- _What to do_
Check every line below for the word "bowling" and copy each one that has it.

- _Scene change data_

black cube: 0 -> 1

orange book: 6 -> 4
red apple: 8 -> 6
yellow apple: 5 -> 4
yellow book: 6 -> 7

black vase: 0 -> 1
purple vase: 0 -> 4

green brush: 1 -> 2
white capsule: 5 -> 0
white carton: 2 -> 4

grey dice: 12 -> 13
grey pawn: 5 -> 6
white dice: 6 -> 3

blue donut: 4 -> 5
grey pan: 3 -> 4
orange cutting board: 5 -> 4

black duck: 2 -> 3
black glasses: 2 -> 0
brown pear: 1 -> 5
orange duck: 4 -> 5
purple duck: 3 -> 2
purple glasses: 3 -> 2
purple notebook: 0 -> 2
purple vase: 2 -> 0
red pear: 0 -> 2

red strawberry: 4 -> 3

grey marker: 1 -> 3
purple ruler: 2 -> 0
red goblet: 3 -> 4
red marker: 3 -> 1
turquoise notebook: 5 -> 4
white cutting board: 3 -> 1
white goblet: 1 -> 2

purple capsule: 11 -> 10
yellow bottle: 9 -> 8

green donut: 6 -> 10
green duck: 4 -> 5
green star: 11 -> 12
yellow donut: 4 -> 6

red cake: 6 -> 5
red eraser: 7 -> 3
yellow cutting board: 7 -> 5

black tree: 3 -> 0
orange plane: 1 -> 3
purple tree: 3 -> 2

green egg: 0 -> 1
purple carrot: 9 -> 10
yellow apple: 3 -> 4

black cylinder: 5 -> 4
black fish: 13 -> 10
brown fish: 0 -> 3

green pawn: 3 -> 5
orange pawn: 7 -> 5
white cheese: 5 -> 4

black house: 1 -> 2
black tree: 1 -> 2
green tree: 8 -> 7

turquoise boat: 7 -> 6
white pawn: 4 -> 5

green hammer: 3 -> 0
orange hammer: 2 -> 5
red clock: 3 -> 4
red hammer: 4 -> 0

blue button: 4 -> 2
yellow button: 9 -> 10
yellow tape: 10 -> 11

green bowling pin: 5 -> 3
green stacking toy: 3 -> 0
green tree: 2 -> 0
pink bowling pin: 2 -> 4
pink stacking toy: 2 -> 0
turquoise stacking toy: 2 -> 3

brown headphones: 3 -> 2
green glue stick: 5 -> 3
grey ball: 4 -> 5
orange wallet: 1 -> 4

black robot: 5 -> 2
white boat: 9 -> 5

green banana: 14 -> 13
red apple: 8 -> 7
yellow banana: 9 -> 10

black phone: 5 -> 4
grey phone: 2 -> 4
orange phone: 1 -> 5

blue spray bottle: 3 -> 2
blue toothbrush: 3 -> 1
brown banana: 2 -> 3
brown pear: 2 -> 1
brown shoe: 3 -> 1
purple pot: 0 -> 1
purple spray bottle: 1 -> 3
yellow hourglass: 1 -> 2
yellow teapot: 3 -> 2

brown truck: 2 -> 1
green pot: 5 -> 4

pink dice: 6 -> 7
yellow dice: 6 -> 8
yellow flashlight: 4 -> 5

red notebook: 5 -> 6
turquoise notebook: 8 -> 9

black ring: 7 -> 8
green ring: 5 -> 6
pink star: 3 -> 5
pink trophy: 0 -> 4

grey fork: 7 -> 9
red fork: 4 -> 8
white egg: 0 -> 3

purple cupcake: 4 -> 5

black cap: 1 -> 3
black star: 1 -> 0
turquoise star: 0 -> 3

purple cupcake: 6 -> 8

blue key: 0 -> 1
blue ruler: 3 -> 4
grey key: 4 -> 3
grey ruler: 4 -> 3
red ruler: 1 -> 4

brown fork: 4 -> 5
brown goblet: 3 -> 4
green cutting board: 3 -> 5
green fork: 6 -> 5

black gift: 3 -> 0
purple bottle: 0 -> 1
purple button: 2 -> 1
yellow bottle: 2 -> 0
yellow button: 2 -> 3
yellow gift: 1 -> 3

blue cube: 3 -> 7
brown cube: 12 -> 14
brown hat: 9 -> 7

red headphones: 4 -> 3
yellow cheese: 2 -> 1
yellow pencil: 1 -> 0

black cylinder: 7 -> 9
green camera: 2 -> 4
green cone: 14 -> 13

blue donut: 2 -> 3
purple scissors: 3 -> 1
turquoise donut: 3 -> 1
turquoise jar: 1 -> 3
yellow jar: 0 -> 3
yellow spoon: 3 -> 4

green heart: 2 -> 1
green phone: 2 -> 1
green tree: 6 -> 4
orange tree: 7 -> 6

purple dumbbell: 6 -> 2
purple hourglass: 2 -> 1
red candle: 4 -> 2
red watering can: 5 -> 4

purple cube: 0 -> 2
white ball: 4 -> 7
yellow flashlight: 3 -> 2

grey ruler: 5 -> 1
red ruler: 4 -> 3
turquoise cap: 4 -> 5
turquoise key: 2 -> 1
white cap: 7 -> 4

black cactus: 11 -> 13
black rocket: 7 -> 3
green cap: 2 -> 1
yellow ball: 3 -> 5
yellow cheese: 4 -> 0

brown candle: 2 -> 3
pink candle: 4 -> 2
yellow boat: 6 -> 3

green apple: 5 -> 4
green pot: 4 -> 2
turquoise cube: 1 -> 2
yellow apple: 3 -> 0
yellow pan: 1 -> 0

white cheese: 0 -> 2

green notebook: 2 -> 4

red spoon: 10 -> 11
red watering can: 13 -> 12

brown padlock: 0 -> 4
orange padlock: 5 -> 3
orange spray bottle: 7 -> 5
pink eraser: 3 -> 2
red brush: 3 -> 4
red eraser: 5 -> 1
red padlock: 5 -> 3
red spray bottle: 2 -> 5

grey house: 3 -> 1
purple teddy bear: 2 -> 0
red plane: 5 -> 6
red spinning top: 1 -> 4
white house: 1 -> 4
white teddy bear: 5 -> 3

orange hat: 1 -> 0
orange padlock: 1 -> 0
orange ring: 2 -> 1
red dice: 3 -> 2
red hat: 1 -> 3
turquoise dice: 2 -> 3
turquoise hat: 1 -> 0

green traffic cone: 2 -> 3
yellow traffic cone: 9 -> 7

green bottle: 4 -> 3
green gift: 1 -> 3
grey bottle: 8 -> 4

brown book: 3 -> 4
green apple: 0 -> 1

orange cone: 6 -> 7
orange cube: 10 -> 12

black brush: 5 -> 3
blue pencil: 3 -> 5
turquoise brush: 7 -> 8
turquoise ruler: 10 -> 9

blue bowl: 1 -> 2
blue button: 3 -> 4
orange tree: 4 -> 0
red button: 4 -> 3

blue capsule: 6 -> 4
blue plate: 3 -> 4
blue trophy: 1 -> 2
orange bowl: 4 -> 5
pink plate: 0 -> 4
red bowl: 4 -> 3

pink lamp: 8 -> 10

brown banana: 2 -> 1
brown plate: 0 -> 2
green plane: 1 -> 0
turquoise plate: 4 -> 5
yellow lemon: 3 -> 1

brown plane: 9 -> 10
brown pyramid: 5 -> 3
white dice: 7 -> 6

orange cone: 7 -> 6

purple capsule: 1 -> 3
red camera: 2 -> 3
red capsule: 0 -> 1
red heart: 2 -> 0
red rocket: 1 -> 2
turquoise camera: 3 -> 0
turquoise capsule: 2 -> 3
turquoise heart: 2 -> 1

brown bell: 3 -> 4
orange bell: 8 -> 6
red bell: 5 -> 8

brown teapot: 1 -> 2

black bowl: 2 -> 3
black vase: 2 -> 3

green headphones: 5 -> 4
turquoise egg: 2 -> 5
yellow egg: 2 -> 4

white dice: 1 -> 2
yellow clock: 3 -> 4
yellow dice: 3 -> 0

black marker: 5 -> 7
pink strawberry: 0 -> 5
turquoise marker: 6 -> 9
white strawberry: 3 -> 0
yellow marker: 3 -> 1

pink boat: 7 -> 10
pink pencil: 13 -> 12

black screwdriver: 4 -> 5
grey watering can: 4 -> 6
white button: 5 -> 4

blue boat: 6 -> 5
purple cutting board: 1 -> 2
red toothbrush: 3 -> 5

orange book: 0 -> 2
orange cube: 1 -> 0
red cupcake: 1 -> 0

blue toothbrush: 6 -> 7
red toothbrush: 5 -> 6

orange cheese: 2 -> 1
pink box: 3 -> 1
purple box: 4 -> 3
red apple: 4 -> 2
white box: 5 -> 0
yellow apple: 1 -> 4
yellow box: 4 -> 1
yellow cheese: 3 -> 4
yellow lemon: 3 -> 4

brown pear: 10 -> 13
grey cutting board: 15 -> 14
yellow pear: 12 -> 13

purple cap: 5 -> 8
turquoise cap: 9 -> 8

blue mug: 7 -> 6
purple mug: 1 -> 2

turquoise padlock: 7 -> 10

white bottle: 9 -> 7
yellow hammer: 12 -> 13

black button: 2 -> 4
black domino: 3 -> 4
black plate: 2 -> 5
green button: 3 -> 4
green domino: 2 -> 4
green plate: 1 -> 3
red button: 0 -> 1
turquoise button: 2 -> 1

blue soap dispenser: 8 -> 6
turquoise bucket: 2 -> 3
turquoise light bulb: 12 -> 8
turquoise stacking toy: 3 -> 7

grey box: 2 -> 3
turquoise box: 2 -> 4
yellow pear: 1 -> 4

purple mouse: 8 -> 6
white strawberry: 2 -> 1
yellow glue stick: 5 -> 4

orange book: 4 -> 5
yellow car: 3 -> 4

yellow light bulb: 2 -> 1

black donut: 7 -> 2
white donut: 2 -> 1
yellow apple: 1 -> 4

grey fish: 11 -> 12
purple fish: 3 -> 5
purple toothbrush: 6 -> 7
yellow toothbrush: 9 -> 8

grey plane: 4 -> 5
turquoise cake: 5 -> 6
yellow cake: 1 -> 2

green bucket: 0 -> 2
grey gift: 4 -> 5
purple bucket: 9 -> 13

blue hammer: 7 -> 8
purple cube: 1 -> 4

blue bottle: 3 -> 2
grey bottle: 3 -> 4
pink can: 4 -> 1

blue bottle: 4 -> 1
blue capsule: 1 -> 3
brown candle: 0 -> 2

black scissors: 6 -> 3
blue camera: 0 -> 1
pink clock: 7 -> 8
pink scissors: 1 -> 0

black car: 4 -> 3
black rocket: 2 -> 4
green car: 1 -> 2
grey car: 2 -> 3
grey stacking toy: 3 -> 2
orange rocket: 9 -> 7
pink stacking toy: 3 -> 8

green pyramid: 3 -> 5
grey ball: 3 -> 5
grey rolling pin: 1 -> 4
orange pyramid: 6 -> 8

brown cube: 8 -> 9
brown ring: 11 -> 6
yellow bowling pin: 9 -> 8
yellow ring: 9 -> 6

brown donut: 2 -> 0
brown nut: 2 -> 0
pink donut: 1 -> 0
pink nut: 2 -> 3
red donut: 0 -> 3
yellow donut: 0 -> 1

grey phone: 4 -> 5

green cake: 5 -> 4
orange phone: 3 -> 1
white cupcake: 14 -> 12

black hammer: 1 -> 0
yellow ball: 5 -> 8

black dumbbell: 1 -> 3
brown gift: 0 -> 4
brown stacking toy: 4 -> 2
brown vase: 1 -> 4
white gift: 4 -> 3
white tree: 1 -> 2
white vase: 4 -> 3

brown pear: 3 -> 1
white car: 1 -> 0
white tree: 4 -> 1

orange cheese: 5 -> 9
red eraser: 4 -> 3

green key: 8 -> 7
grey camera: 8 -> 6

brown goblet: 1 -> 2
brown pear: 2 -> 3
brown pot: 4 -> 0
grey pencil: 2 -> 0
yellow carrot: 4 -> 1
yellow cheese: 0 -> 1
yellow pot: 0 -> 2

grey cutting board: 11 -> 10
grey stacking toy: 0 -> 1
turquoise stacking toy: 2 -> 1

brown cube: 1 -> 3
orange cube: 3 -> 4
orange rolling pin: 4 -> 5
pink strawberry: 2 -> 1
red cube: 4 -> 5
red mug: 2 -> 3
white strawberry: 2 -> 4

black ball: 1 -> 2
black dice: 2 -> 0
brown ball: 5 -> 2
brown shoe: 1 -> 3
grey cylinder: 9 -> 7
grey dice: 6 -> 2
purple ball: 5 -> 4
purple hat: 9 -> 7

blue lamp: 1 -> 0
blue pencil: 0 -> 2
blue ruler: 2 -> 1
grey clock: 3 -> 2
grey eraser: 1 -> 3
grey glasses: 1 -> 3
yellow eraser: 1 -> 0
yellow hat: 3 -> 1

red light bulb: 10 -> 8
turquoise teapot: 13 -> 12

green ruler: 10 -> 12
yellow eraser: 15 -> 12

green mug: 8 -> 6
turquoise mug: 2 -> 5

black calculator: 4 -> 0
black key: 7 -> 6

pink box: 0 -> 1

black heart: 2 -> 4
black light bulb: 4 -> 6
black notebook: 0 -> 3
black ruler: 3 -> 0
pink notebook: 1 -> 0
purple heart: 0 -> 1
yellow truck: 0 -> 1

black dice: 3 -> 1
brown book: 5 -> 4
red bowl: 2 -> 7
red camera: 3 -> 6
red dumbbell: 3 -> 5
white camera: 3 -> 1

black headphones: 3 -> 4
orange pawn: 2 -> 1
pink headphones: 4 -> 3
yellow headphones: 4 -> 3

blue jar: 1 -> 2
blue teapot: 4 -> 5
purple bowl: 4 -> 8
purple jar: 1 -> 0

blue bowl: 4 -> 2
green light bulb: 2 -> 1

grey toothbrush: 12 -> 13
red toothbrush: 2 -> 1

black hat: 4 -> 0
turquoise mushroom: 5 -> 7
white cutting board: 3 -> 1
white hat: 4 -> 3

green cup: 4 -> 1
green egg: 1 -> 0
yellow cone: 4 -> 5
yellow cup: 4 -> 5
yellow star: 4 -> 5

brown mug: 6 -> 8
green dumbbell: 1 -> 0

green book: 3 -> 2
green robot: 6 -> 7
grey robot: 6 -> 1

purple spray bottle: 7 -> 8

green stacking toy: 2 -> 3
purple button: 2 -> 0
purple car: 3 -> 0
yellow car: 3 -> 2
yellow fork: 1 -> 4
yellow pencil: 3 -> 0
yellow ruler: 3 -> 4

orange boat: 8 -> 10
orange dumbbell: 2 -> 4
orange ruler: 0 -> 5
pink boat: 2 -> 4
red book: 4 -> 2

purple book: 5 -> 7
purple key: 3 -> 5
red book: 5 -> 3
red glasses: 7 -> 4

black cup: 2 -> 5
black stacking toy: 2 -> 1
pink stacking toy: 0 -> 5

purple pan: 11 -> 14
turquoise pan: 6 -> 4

- _Reply_
green bowling pin: 5 -> 3
pink bowling pin: 2 -> 4
yellow bowling pin: 9 -> 8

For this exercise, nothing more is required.